EXERCISE OBJECTIVE: Look for "lime brick K1:L1" in the listing below, then copy exactly the line it appears in and all lines after it to the end, and nothing more.

··········

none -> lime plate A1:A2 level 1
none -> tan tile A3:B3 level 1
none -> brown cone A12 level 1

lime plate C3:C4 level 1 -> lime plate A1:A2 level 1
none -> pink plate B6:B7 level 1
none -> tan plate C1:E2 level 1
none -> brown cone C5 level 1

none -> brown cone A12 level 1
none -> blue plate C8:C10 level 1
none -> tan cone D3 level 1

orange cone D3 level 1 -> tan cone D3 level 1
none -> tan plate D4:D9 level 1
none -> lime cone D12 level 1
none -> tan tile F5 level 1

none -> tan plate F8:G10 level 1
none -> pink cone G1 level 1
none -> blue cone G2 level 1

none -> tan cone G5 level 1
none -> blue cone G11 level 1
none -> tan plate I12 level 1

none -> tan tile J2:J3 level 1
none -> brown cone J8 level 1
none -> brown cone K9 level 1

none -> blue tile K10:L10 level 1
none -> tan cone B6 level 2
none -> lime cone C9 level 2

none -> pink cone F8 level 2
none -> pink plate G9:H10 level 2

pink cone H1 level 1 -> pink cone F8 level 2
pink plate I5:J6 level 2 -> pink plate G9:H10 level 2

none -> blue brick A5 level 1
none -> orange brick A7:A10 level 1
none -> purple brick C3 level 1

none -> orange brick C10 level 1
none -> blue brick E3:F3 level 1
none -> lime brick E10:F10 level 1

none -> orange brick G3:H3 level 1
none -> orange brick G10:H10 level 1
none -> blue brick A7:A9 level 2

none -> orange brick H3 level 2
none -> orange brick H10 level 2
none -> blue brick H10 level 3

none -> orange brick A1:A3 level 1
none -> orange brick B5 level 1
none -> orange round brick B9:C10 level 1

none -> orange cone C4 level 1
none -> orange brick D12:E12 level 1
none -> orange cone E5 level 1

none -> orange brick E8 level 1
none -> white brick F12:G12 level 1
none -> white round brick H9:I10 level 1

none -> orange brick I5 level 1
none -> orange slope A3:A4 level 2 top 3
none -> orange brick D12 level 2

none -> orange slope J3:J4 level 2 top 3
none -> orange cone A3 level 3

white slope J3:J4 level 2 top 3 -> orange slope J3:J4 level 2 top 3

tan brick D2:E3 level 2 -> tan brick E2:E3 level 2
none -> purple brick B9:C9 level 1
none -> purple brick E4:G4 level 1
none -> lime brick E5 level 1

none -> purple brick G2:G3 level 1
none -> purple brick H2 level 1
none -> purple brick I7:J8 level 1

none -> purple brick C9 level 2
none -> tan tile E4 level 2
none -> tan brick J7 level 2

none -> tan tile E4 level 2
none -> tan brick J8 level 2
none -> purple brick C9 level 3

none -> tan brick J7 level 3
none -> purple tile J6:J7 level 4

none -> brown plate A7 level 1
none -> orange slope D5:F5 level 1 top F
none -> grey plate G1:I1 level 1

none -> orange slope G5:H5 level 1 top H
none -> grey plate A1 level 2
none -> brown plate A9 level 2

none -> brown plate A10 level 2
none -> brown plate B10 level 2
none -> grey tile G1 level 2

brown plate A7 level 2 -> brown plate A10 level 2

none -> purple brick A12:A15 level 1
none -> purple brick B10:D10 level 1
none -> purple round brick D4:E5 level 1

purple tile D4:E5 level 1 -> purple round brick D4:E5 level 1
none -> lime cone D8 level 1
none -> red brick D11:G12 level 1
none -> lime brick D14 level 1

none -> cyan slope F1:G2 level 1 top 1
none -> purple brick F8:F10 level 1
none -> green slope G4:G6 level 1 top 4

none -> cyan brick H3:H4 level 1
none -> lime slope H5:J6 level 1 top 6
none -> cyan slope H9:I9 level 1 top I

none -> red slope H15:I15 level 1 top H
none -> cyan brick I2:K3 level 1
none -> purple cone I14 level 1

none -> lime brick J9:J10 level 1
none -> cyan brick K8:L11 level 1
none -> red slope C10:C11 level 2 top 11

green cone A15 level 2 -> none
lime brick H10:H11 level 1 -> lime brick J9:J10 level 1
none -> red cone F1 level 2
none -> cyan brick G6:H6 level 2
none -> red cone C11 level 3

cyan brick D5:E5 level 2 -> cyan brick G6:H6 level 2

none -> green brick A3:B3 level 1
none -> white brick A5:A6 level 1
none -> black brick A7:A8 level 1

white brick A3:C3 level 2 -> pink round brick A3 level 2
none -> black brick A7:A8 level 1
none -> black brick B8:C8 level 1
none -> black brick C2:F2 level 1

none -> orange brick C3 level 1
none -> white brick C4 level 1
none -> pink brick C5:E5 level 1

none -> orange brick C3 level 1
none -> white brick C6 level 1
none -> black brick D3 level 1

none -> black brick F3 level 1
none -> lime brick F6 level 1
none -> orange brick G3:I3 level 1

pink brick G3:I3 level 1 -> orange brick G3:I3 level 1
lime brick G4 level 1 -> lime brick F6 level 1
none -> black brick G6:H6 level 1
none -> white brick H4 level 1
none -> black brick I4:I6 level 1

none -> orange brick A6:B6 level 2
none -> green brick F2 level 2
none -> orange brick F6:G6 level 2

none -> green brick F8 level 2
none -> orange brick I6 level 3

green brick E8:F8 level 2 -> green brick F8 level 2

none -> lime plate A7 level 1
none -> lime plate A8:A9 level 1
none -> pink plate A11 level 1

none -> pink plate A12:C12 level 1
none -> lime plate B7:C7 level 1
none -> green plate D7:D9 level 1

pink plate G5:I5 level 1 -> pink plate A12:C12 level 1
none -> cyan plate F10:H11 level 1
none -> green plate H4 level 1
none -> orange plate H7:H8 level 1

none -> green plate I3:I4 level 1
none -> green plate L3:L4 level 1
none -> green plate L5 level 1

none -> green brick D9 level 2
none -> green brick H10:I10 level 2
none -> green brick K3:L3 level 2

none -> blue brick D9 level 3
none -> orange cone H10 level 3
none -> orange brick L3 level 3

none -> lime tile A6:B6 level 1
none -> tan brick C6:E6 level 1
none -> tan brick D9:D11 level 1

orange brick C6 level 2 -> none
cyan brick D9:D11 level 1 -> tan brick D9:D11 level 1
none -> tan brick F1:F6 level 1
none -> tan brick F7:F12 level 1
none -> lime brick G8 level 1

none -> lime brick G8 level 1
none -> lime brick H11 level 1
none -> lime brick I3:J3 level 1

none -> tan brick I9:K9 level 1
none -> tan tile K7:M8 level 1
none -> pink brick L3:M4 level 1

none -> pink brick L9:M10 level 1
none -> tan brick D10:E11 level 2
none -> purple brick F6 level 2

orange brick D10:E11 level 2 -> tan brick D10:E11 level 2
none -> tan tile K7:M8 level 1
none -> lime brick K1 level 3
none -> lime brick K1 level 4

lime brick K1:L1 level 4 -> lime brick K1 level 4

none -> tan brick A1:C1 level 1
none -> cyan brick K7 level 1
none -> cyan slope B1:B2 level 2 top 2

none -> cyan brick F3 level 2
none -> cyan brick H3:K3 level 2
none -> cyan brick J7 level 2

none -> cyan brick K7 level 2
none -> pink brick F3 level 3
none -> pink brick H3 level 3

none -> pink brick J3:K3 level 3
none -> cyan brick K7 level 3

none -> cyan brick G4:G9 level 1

··········

PROBLEM SOLUTION:
lime brick K1:L1 level 4 -> lime brick K1 level 4

none -> tan brick A1:C1 level 1
none -> cyan brick K7 level 1
none -> cyan slope B1:B2 level 2 top 2

none -> cyan brick F3 level 2
none -> cyan brick H3:K3 level 2
none -> cyan brick J7 level 2

none -> cyan brick K7 level 2
none -> pink brick F3 level 3
none -> pink brick H3 level 3

none -> pink brick J3:K3 level 3
none -> cyan brick K7 level 3

none -> cyan brick G4:G9 level 1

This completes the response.